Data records
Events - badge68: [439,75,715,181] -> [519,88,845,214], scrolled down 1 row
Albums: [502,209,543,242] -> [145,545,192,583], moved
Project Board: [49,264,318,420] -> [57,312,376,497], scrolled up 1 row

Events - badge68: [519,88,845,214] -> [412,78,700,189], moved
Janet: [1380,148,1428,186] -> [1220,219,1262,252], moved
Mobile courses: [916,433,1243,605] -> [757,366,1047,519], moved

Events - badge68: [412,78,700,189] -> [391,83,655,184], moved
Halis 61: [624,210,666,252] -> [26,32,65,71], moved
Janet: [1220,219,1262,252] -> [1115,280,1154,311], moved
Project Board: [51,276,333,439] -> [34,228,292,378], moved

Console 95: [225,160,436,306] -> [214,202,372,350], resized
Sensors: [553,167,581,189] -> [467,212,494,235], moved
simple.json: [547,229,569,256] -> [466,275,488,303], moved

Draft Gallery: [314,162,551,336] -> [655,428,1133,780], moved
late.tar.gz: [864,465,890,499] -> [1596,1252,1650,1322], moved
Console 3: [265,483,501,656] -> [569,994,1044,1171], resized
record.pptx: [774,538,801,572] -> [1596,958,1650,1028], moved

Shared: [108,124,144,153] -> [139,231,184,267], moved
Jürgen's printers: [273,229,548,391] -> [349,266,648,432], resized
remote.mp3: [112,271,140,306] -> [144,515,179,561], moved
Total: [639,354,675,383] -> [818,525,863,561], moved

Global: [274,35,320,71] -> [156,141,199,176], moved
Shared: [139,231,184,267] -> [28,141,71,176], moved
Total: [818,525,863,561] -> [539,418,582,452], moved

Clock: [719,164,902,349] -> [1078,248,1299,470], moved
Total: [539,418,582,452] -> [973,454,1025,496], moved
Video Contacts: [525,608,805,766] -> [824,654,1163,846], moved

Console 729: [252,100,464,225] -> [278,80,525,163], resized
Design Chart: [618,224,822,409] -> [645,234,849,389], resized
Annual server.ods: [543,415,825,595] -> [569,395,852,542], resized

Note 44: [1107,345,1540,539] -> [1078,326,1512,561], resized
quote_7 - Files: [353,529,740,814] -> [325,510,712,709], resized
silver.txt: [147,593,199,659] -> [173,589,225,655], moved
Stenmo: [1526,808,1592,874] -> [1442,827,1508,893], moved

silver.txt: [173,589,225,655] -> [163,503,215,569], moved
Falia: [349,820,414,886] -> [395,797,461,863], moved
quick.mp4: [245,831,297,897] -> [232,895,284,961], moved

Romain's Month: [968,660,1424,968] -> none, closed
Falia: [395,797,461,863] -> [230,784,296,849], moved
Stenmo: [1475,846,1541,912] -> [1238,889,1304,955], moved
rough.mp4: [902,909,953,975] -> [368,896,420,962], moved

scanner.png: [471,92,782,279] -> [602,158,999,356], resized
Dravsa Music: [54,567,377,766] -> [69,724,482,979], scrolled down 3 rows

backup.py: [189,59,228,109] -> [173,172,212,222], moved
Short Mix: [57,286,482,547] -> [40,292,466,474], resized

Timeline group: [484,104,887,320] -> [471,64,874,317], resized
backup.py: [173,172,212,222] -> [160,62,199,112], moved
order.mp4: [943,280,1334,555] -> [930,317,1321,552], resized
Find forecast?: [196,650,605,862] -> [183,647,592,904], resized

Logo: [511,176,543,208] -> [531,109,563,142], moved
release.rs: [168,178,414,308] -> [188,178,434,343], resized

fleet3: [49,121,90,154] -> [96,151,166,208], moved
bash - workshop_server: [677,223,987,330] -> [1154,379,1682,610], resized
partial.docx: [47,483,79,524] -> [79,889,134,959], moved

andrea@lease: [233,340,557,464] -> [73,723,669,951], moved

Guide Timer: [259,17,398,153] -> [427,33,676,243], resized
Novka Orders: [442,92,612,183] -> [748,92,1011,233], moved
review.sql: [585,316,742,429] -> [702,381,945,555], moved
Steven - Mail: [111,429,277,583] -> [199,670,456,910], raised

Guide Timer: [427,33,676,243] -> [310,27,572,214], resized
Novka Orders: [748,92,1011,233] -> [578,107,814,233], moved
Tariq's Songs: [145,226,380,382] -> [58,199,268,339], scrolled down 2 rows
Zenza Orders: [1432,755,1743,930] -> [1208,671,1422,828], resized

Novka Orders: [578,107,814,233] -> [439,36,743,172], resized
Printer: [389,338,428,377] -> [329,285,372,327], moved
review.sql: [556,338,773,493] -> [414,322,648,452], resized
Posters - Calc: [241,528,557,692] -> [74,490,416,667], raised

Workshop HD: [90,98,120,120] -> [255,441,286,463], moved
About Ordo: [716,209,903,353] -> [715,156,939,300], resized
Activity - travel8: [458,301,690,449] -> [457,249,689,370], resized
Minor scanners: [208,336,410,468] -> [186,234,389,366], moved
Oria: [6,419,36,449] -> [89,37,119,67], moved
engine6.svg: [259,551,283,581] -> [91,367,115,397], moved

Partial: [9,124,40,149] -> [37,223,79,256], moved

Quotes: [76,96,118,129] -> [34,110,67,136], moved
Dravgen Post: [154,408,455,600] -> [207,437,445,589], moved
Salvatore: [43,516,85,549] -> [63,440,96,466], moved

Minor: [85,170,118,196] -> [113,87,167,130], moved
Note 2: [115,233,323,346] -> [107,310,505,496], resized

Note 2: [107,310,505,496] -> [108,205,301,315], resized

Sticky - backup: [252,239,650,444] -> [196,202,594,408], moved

__YOUR INSTRUCTIONS__
In these entries, some lines may contain the string "down". Give the number of such lines and nothing more.

__SOLUTION BELOW__
3